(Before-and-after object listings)
_ _ _
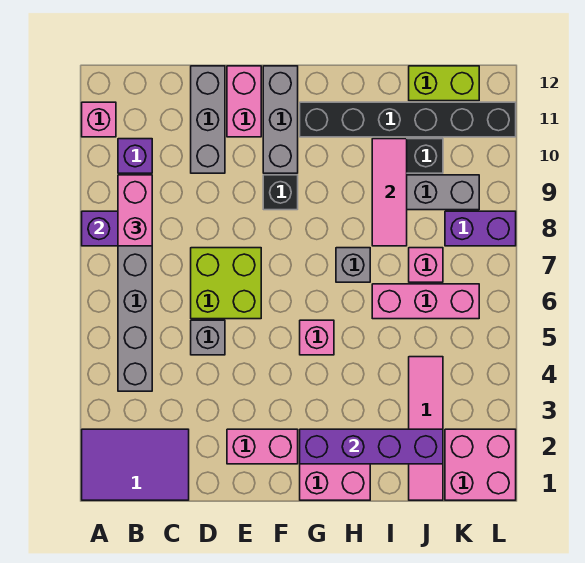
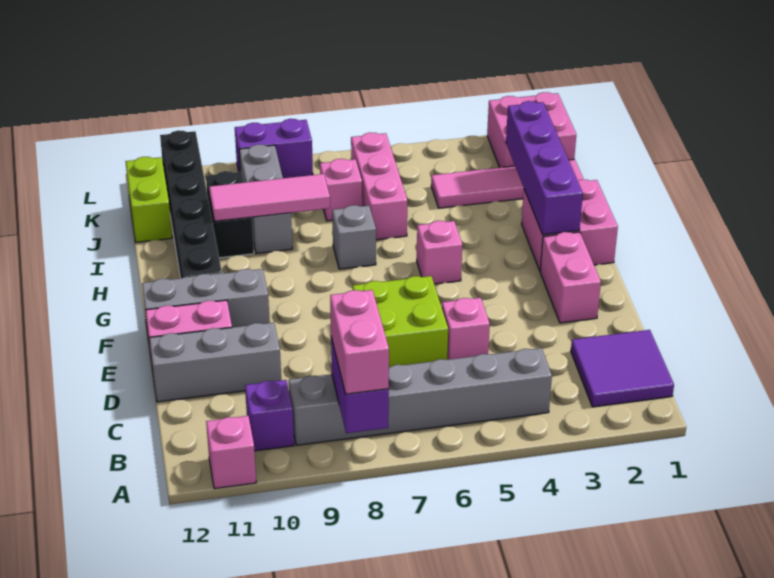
purple 2x3 tile [82,429,189,500] -> purple 2x2 tile [571,330,674,407]
pink 1x2 brick [118,175,152,246] -> pink 1x2 brick turned to [330,290,389,394]
grey 1x1 brick [191,320,225,355] -> pink 1x1 brick [442,298,490,360]
black 1x1 brick [263,175,298,210] -> none
purple 1x2 brick [445,211,516,246] -> purple 1x2 brick turned to [235,119,313,178]

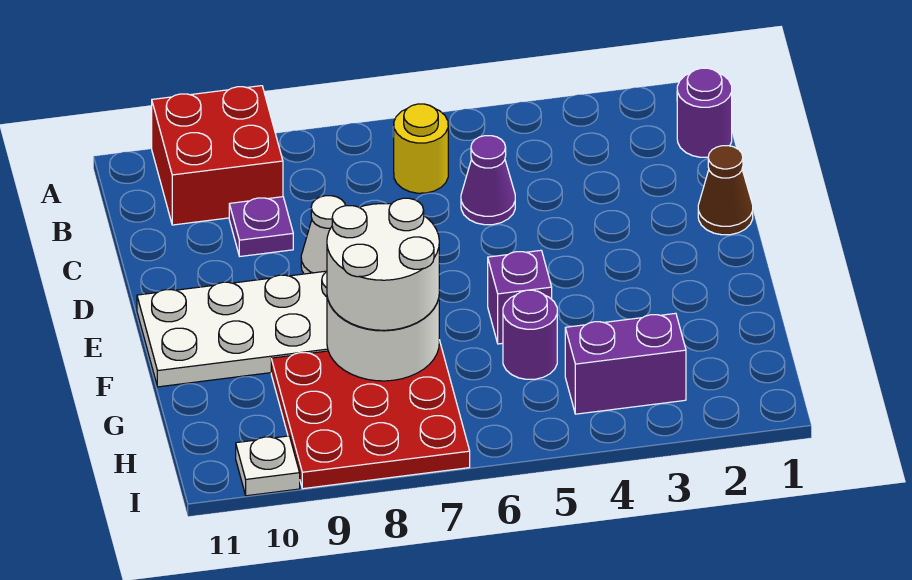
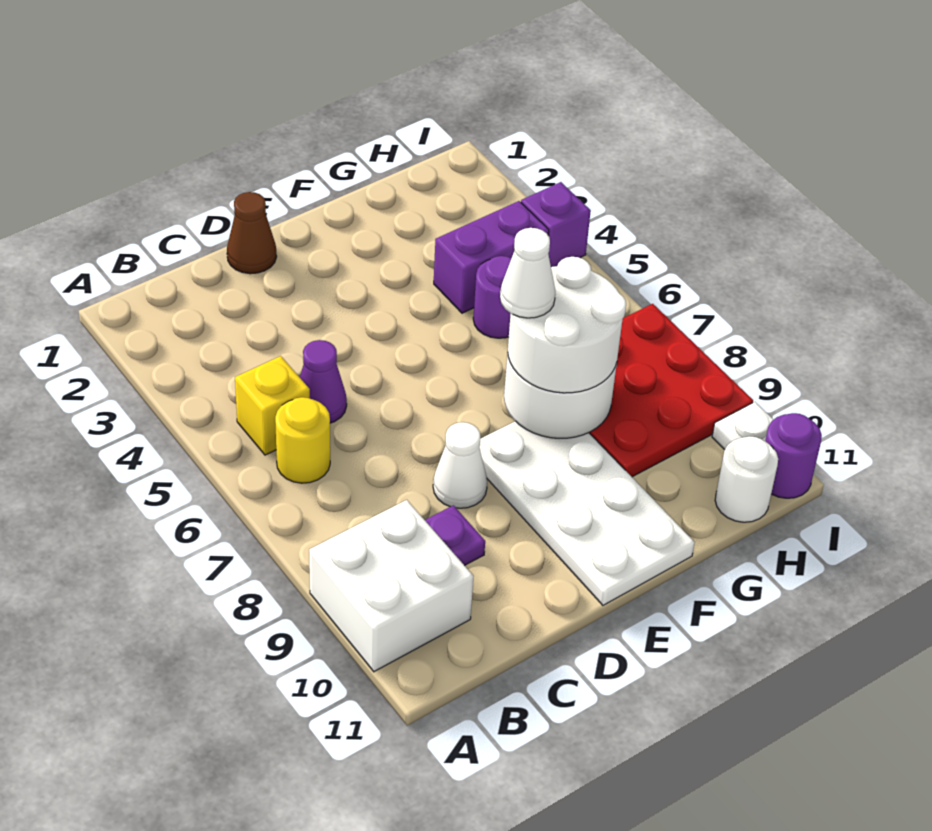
red 2x2 brick [152,86,283,225] -> white 2x2 brick [309,500,474,672]
purple 1x1 round brick [677,68,732,157] -> purple 1x1 round brick moved to [765,413,822,498]
none -> yellow 1x1 brick [235,356,310,455]
purple 1x1 brick [488,250,552,344] -> purple 1x1 brick moved to [521,182,591,267]
none -> white 1x1 cone [500,228,556,318]
purple 1x2 brick [565,313,686,414] -> purple 1x2 brick turned to [434,201,549,313]
none -> white 1x1 round brick [715,436,778,522]

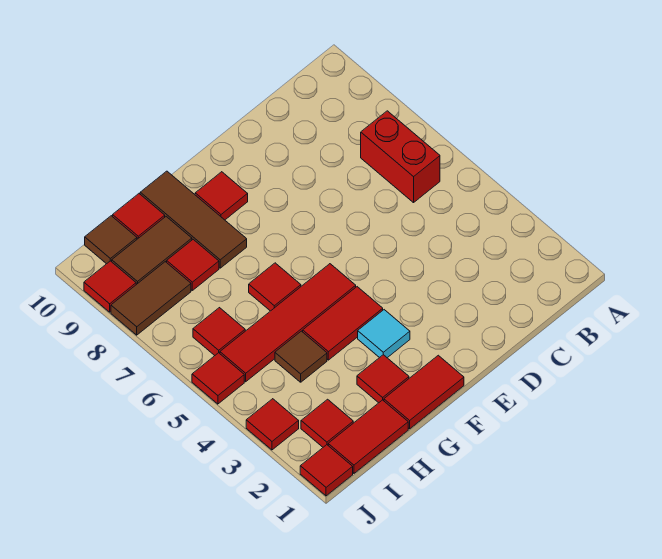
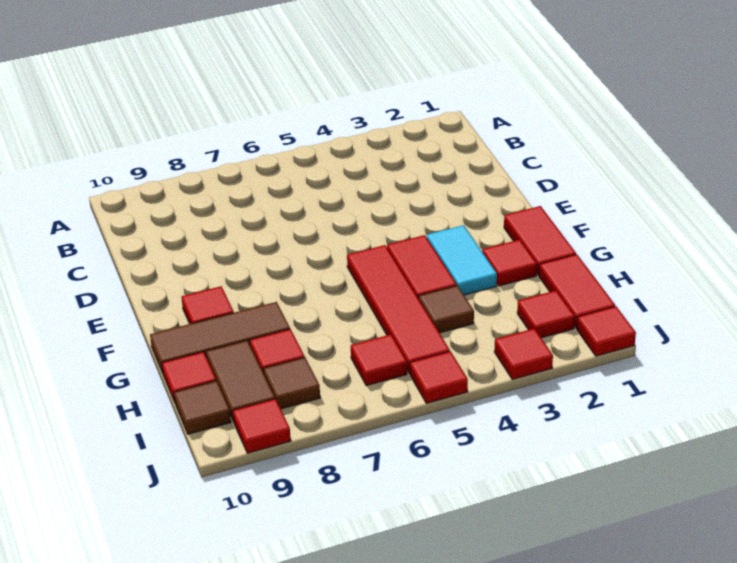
red 1x2 brick [361,111,440,203] -> none
cyan 1x1 tile [358,310,410,358] -> cyan 1x2 tile [427,225,497,295]
red 1x1 tile [249,263,301,311] -> none
brown 1x2 tile [111,262,191,335] -> brown 1x1 tile [264,357,320,409]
_ _ _
> WHAT IS REQUIRED
The records above are to be transcribed exactly, with every picture left out.

> WRITTEN ANSWER
purple 2x3 tile [82,429,189,500] -> purple 2x2 tile [571,330,674,407]
pink 1x2 brick [118,175,152,246] -> pink 1x2 brick turned to [330,290,389,394]
grey 1x1 brick [191,320,225,355] -> pink 1x1 brick [442,298,490,360]
black 1x1 brick [263,175,298,210] -> none
purple 1x2 brick [445,211,516,246] -> purple 1x2 brick turned to [235,119,313,178]

red 2x2 brick [152,86,283,225] -> white 2x2 brick [309,500,474,672]
purple 1x1 round brick [677,68,732,157] -> purple 1x1 round brick moved to [765,413,822,498]
none -> yellow 1x1 brick [235,356,310,455]
purple 1x1 brick [488,250,552,344] -> purple 1x1 brick moved to [521,182,591,267]
none -> white 1x1 cone [500,228,556,318]
purple 1x2 brick [565,313,686,414] -> purple 1x2 brick turned to [434,201,549,313]
none -> white 1x1 round brick [715,436,778,522]

red 1x2 brick [361,111,440,203] -> none
cyan 1x1 tile [358,310,410,358] -> cyan 1x2 tile [427,225,497,295]
red 1x1 tile [249,263,301,311] -> none
brown 1x2 tile [111,262,191,335] -> brown 1x1 tile [264,357,320,409]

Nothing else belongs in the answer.